DIRECTIONS: Return the lines below exactly, starting with the line that contains "RV101: 1M (-9V, N15, wiper" and stopping after the last line.

(Before-and-after change data)
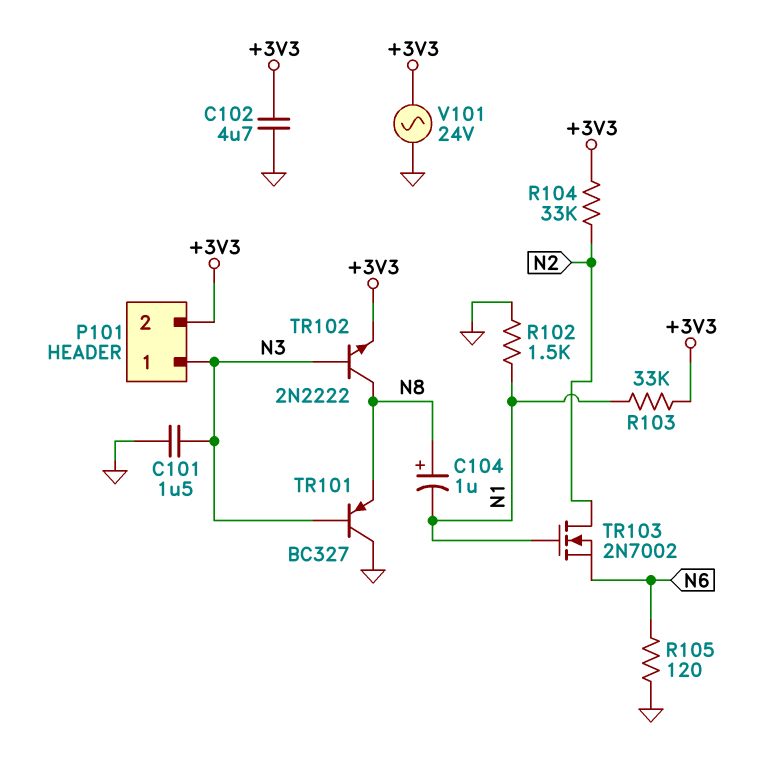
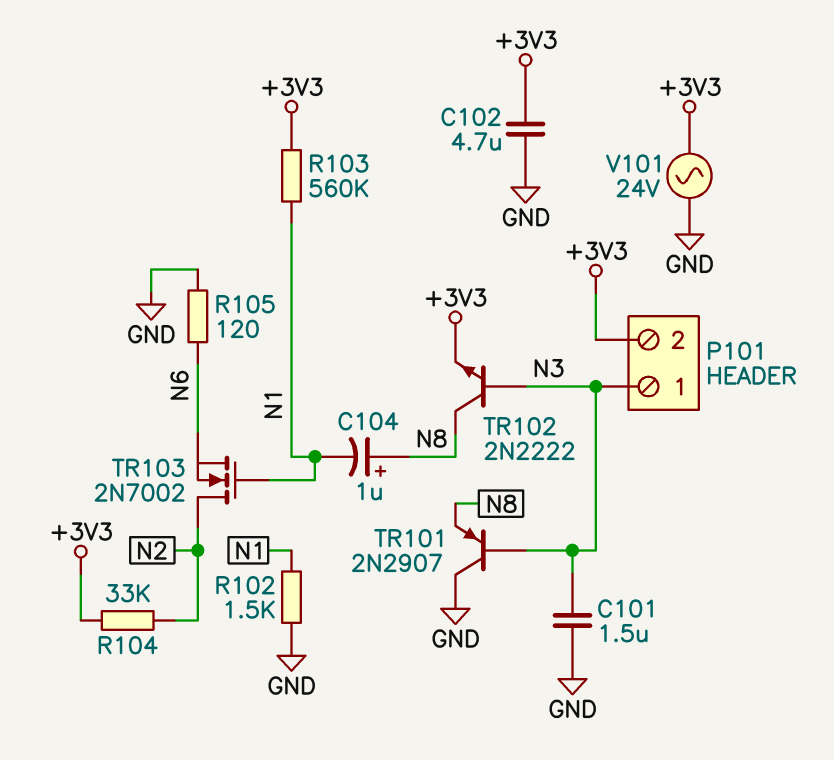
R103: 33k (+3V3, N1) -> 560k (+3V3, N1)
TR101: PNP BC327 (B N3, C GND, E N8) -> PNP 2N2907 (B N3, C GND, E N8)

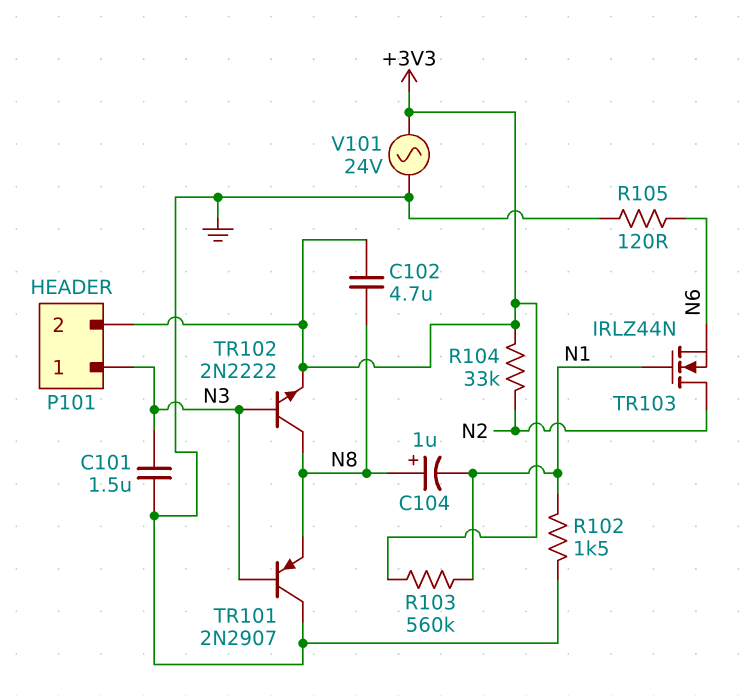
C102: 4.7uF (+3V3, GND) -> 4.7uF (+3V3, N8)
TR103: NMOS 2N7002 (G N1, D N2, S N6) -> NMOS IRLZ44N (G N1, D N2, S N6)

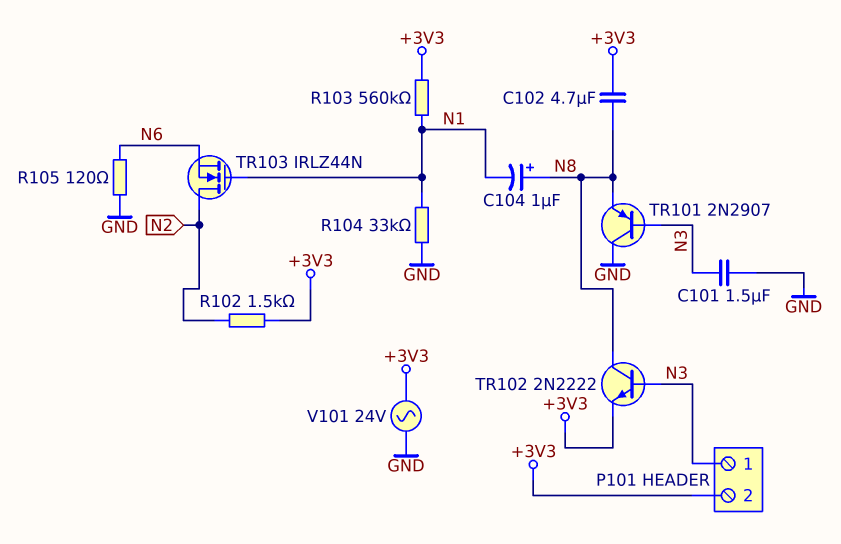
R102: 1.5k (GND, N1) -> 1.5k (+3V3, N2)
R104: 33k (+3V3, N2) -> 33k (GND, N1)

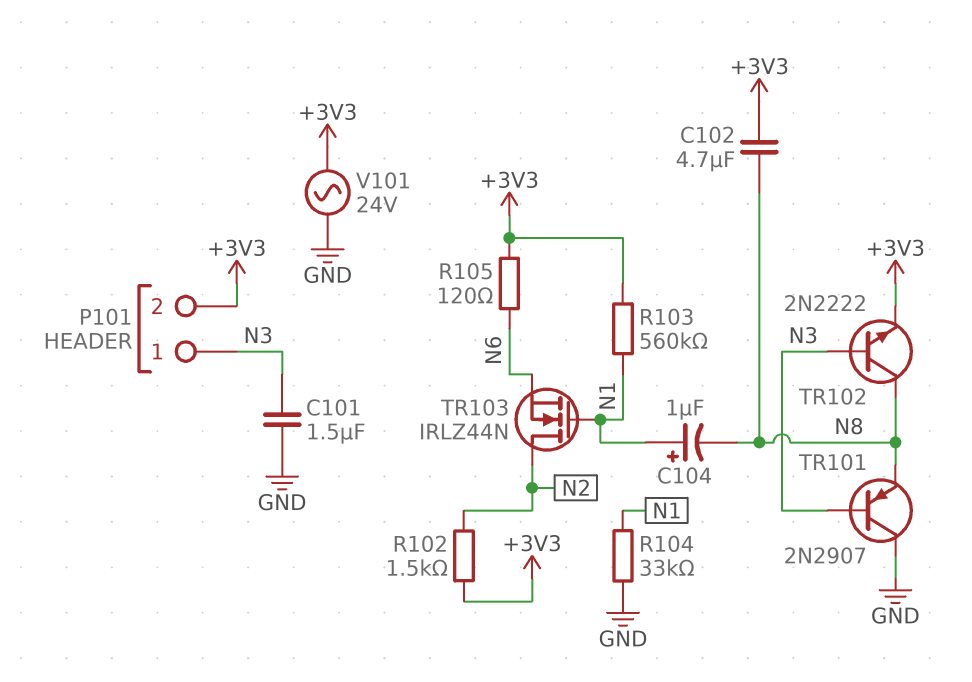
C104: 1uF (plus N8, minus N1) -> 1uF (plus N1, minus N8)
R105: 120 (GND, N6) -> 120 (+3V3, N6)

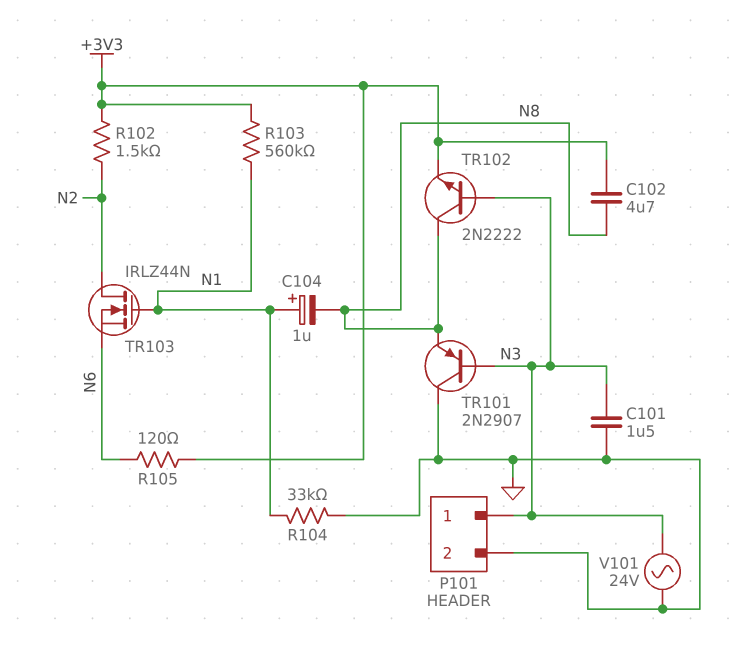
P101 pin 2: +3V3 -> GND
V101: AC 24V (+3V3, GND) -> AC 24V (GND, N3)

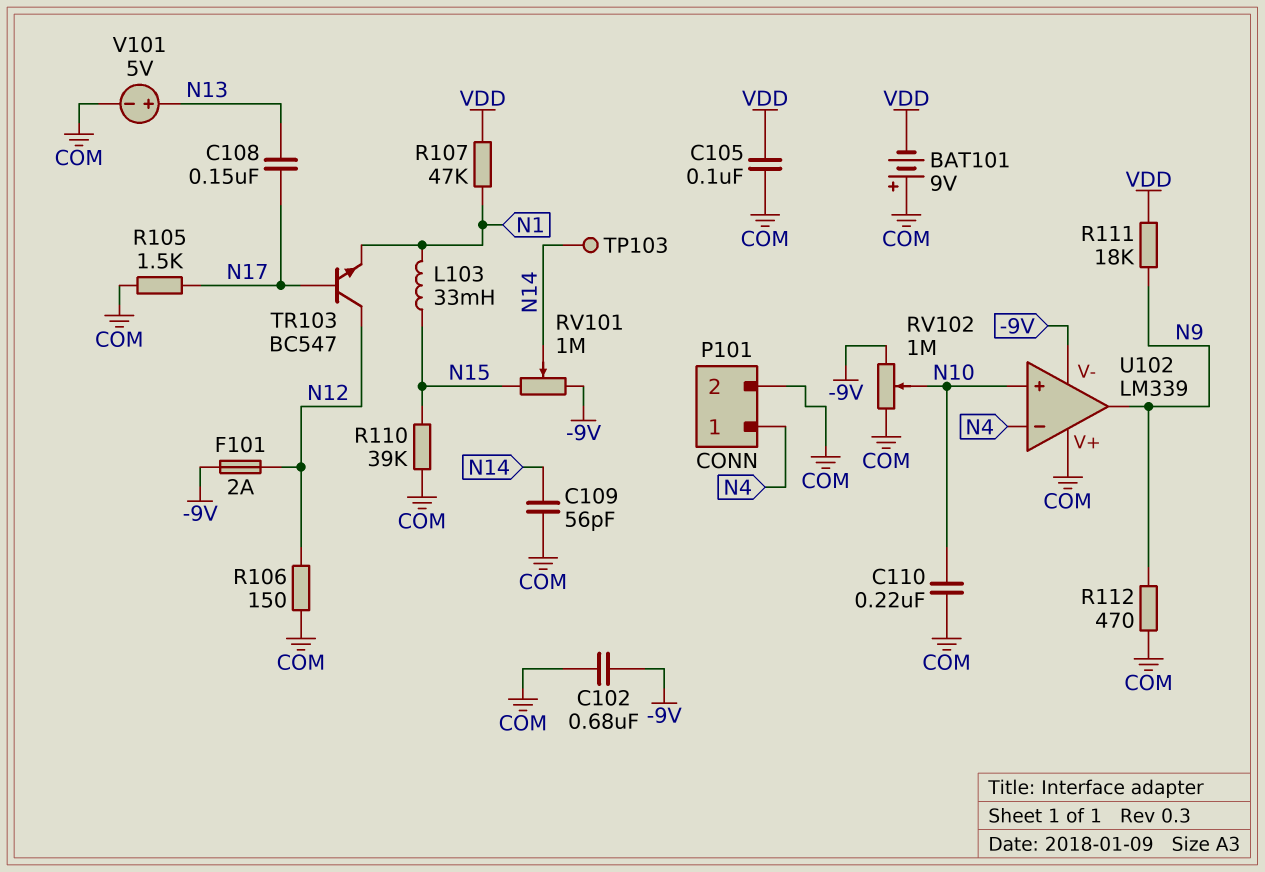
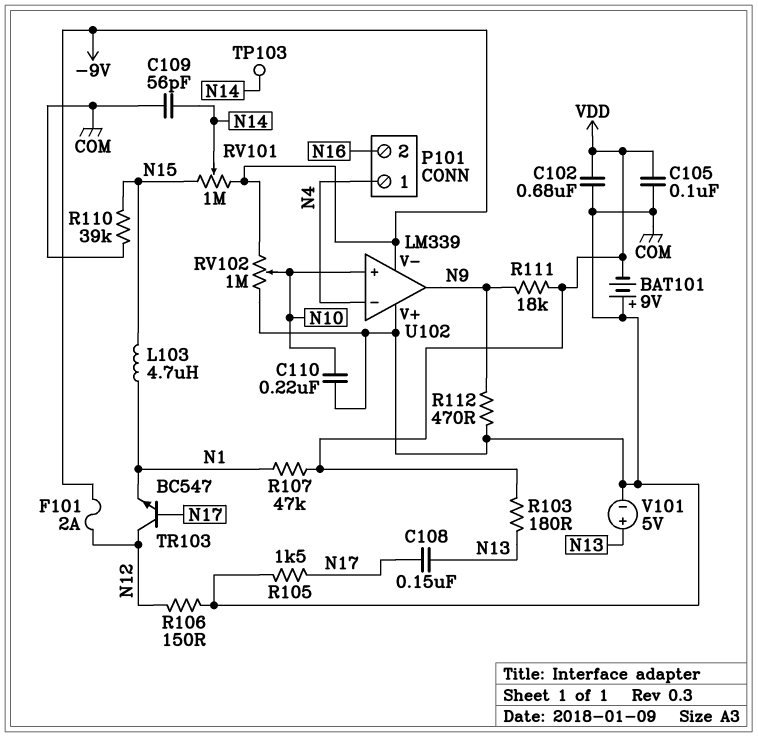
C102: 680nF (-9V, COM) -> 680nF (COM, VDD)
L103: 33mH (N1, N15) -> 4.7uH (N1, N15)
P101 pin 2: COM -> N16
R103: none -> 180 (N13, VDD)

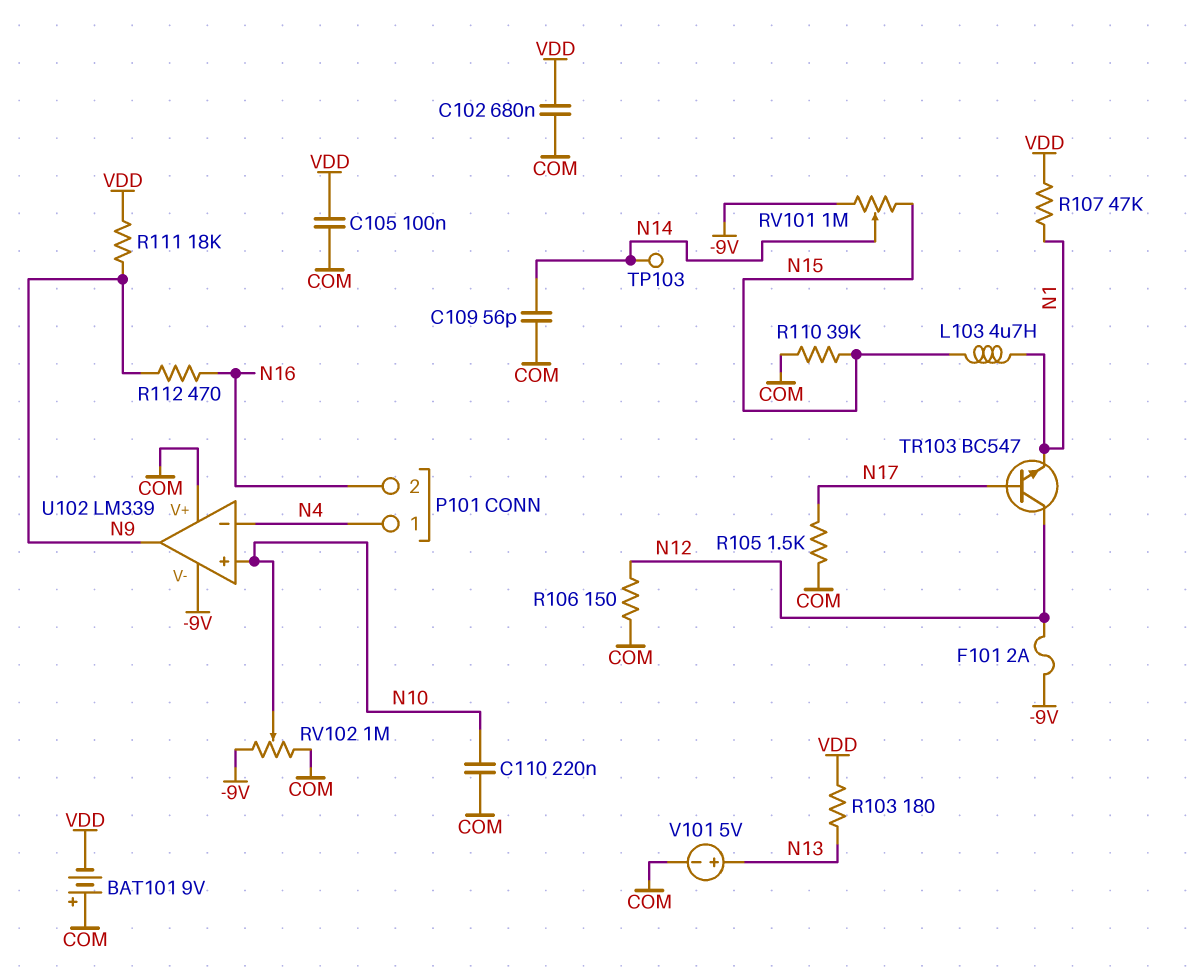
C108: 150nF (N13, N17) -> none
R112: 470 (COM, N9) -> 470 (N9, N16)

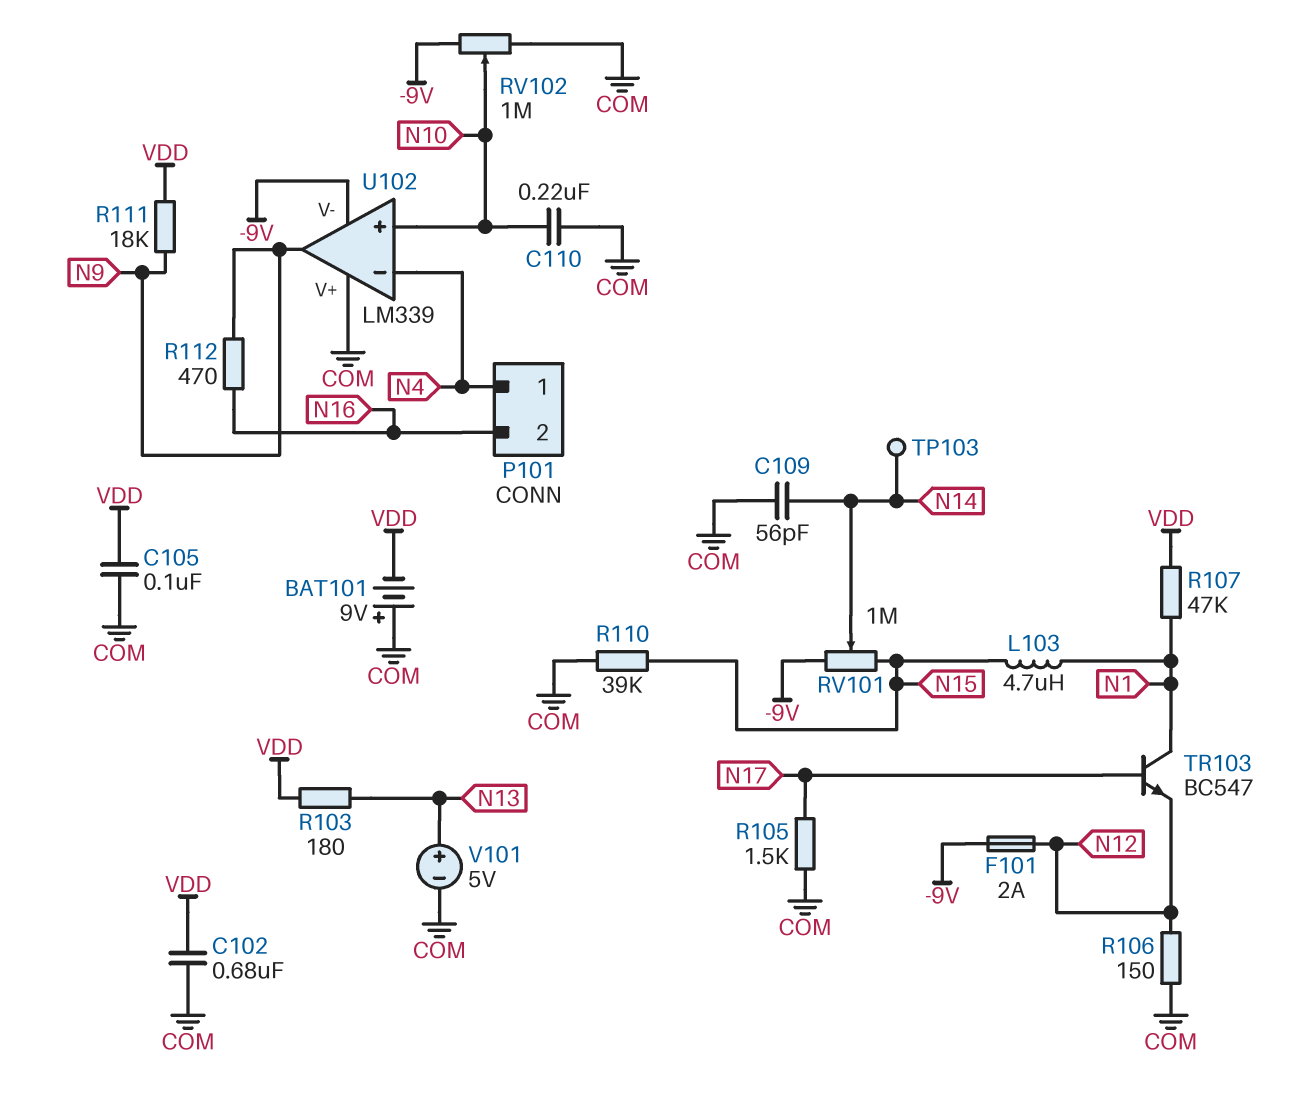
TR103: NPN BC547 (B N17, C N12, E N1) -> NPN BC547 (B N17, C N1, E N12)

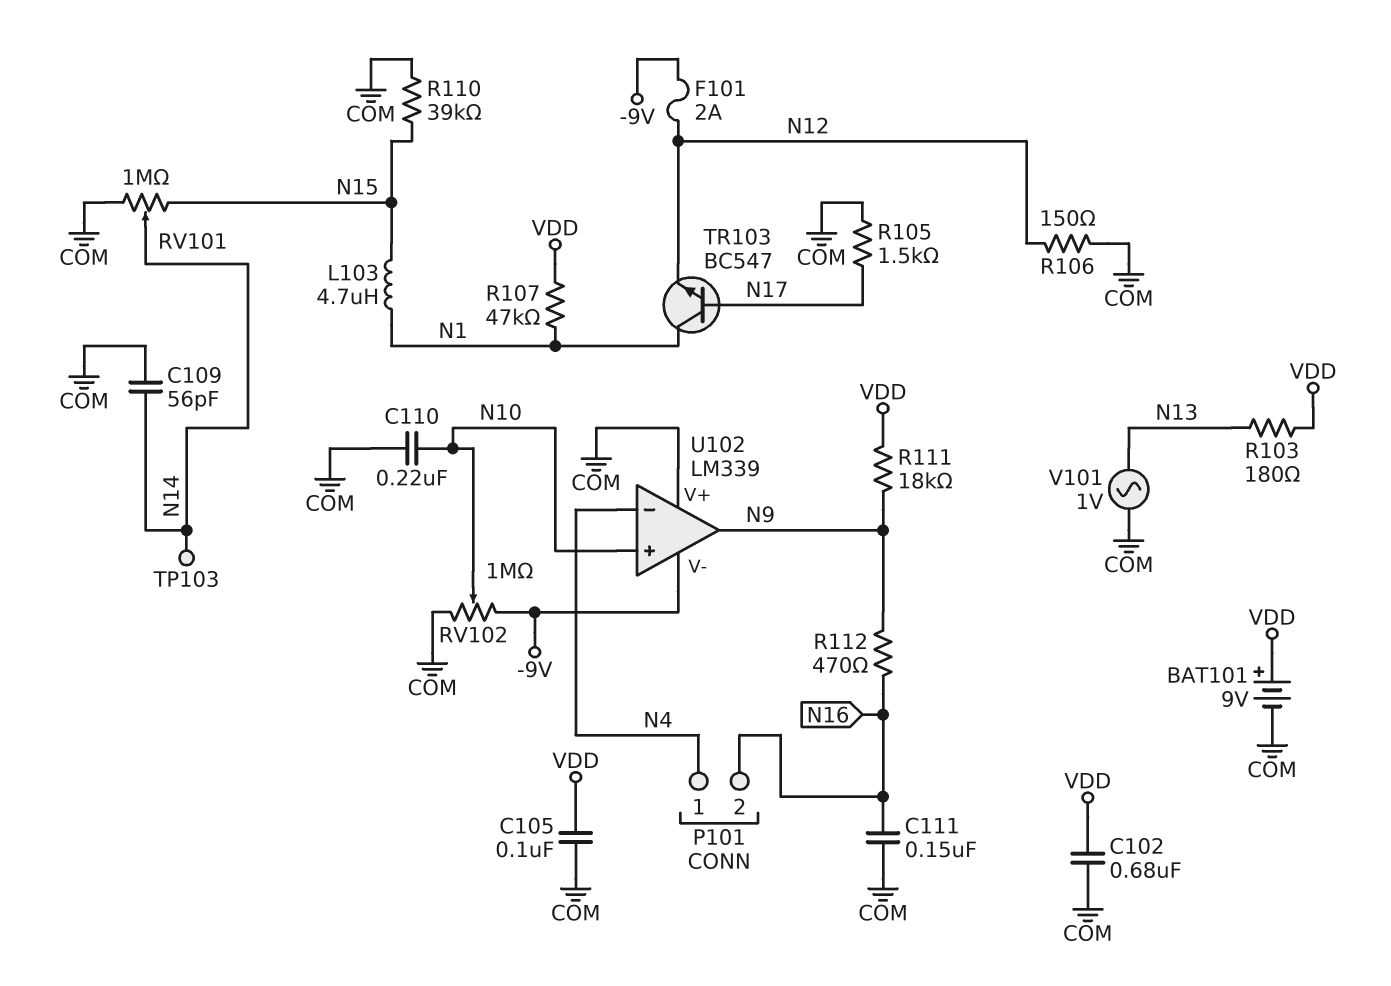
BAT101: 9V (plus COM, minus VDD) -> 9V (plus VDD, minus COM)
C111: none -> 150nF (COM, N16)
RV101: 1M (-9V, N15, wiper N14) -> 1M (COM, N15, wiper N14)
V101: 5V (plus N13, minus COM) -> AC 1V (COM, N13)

EXERCISE RESPONSE:
RV101: 1M (-9V, N15, wiper N14) -> 1M (COM, N15, wiper N14)
V101: 5V (plus N13, minus COM) -> AC 1V (COM, N13)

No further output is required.